WHAT YOU SHOULD DO: Extract each line from the entries below that has the string "black" in it.

LISTED ENTRIES:
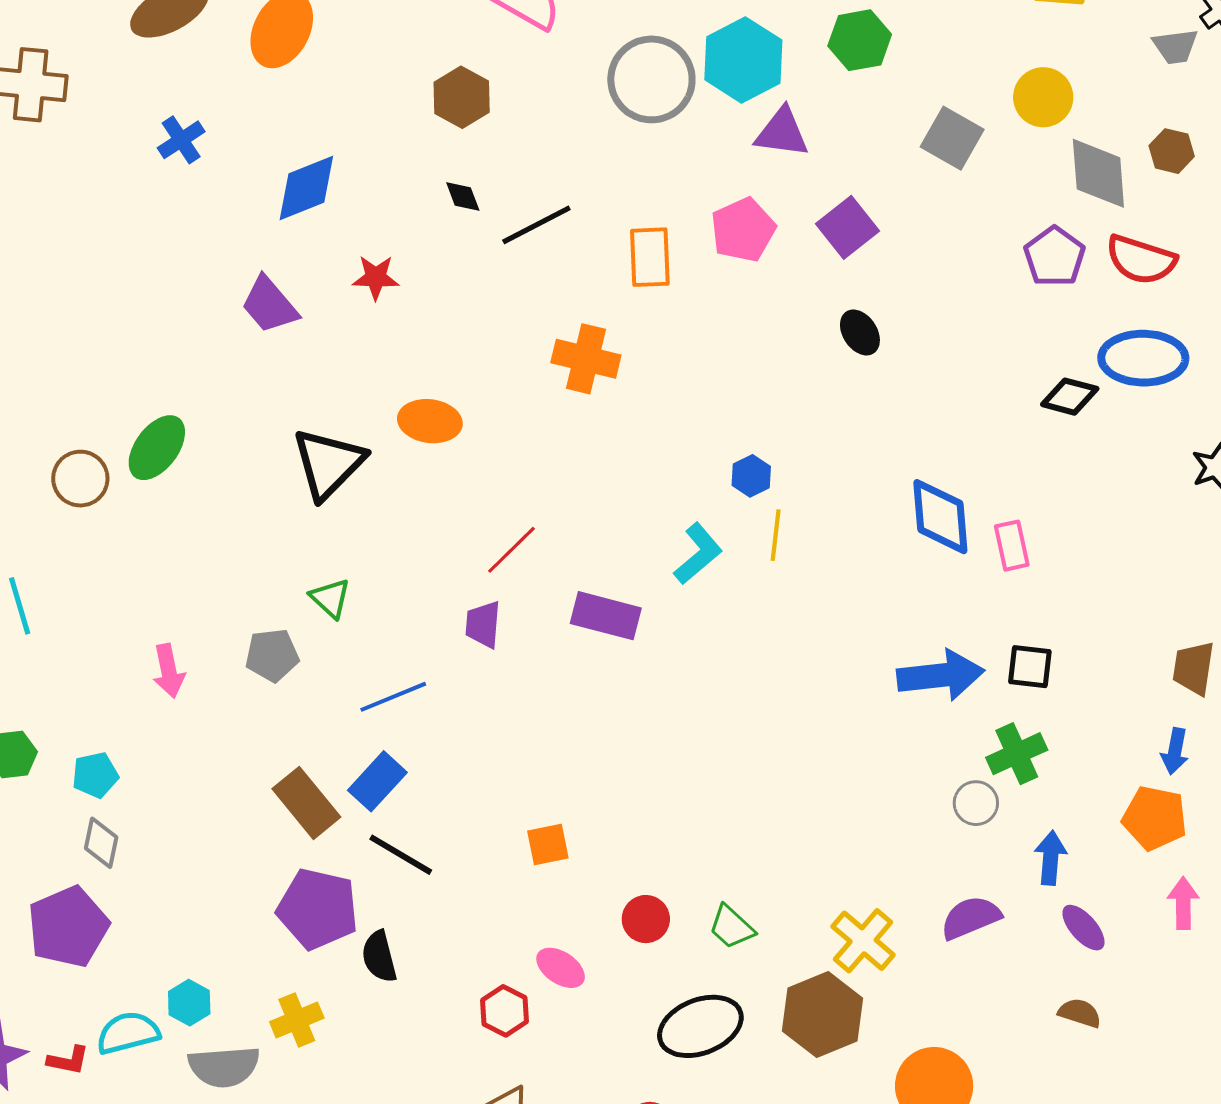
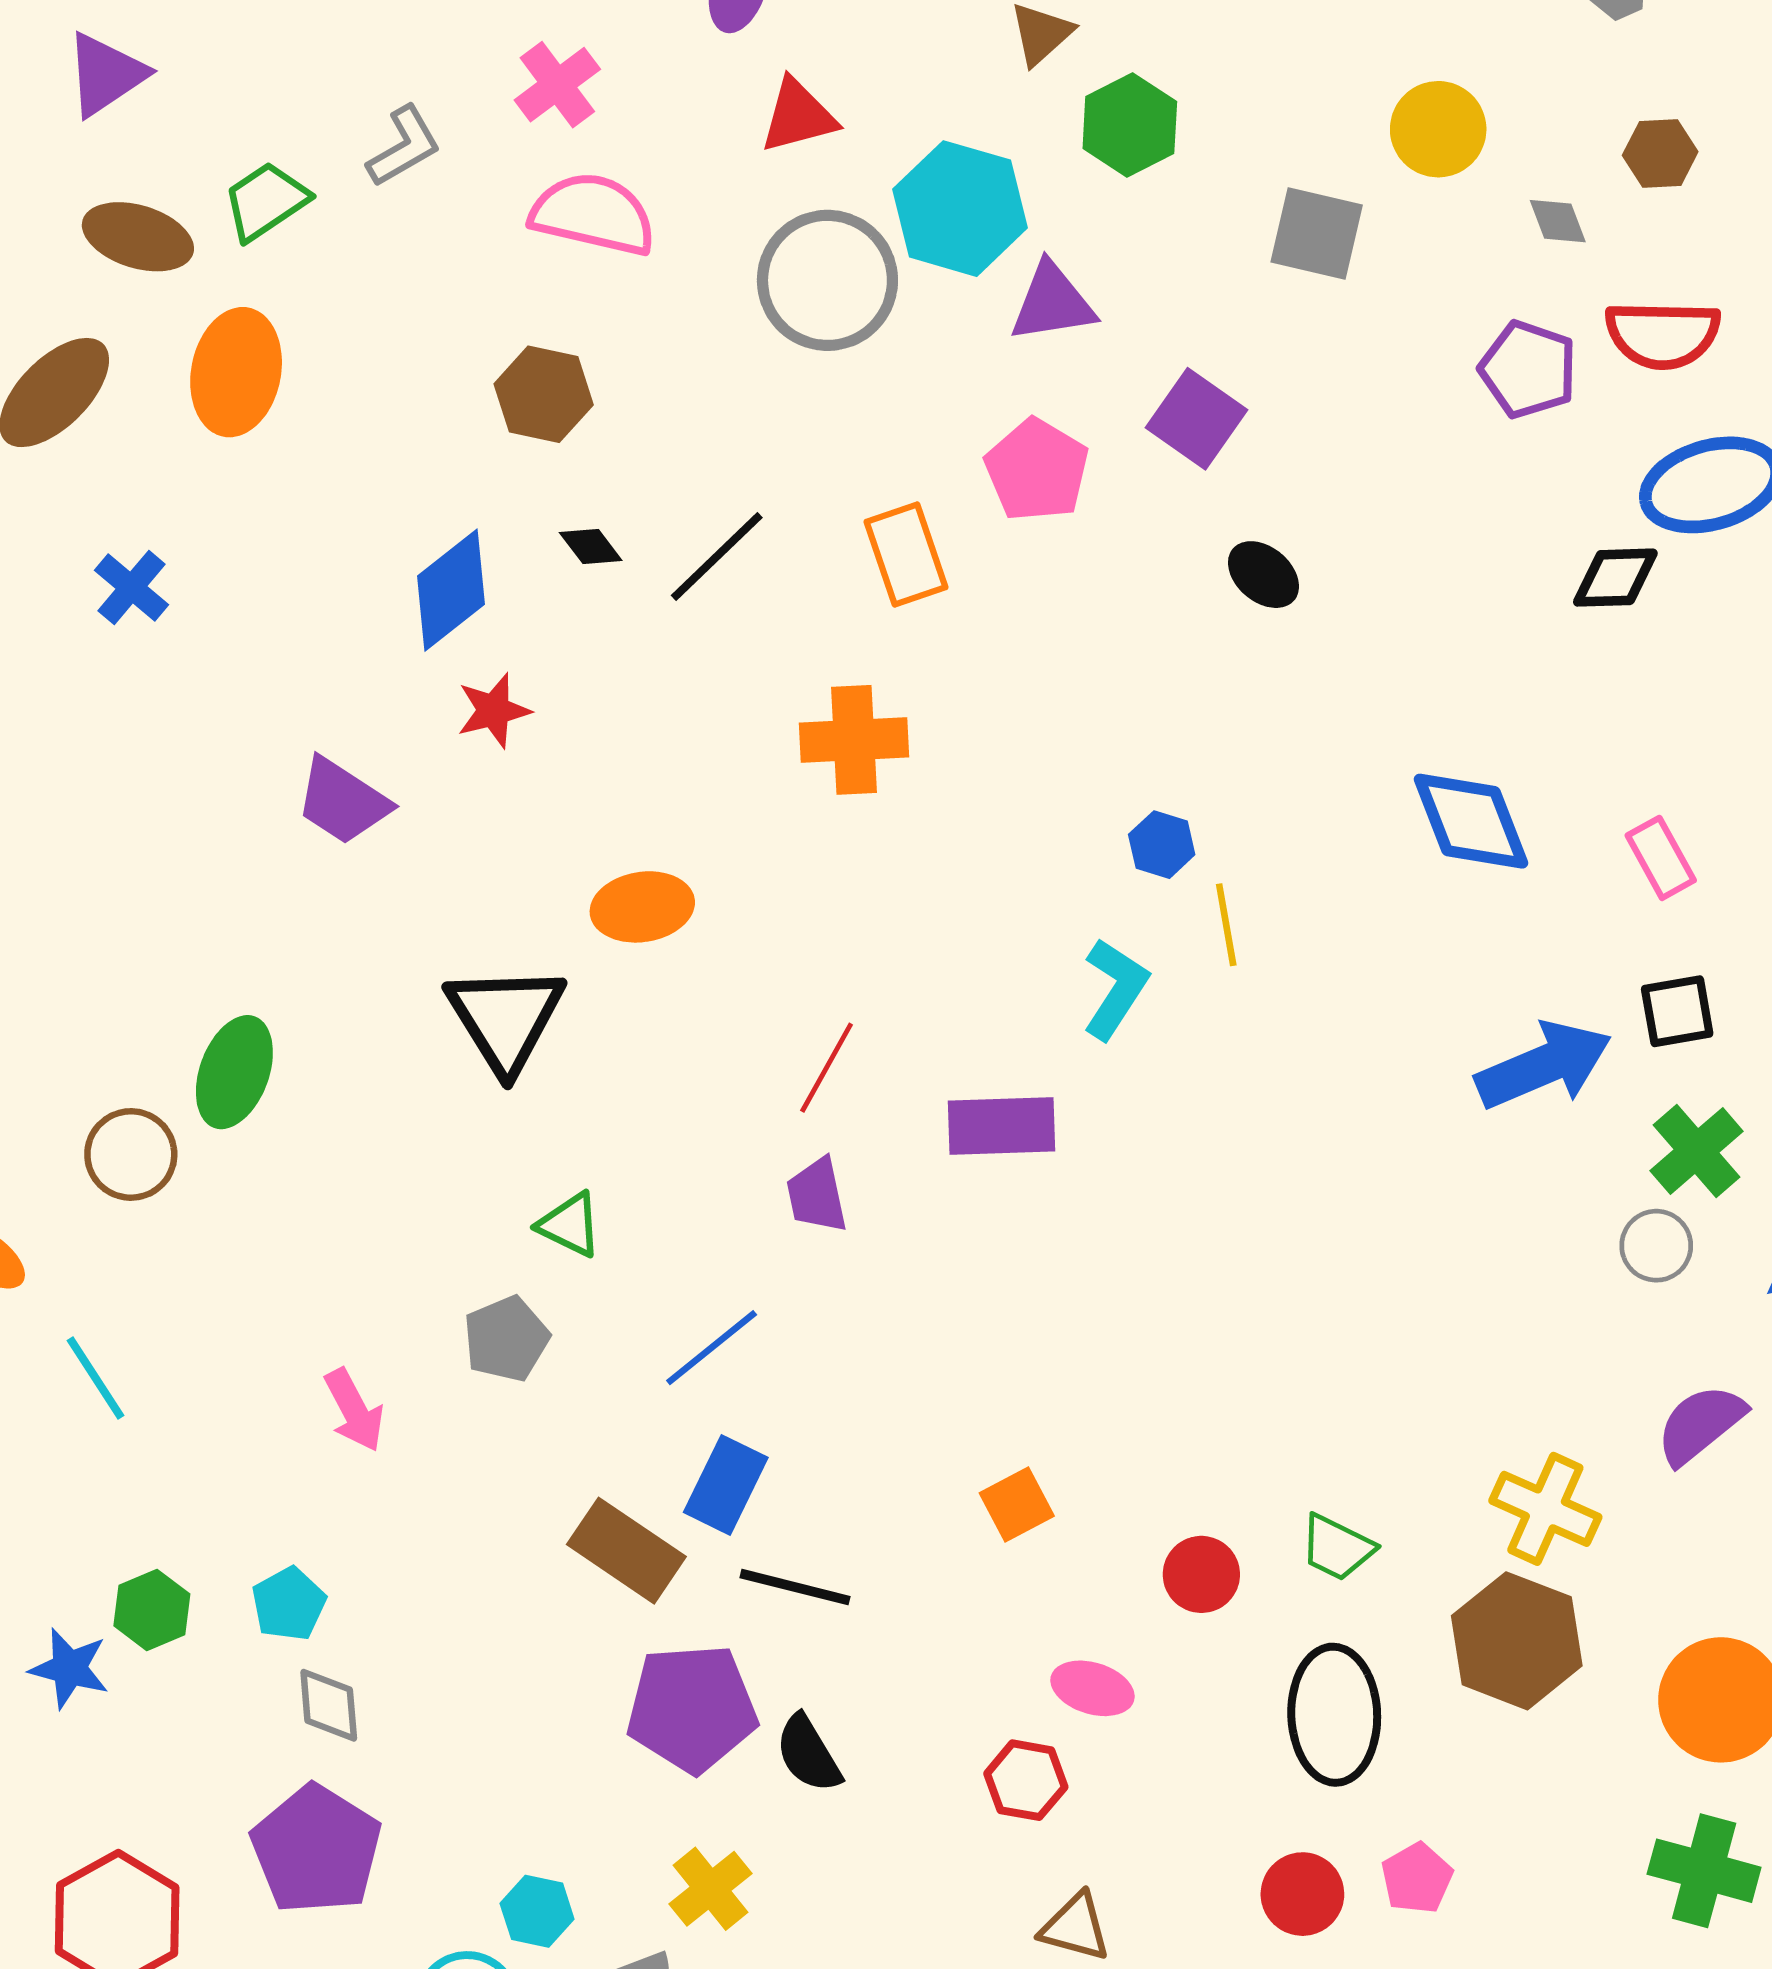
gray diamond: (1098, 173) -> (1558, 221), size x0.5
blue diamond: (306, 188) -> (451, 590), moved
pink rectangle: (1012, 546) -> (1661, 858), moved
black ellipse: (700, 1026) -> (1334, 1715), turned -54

---

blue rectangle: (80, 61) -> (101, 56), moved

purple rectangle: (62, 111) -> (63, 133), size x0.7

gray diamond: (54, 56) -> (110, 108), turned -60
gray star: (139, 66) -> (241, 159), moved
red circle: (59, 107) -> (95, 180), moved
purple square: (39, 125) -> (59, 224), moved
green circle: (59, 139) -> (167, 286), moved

* * *

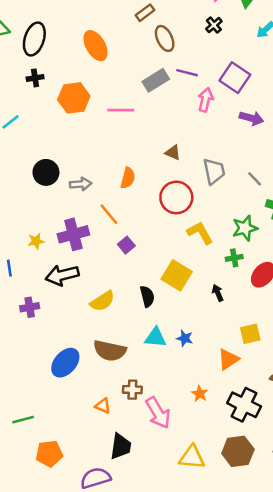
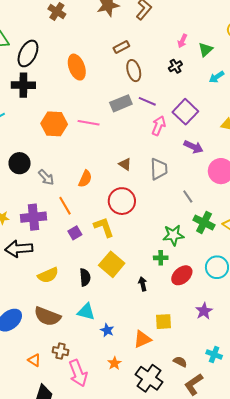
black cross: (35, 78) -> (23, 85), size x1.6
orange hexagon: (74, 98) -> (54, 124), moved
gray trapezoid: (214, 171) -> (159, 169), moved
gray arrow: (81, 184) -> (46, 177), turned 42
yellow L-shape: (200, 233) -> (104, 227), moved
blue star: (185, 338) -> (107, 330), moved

TASK OUTPUT:
black ellipse: (700, 1026) -> (1334, 1715), turned -54
black cross: (35, 78) -> (23, 85), size x1.6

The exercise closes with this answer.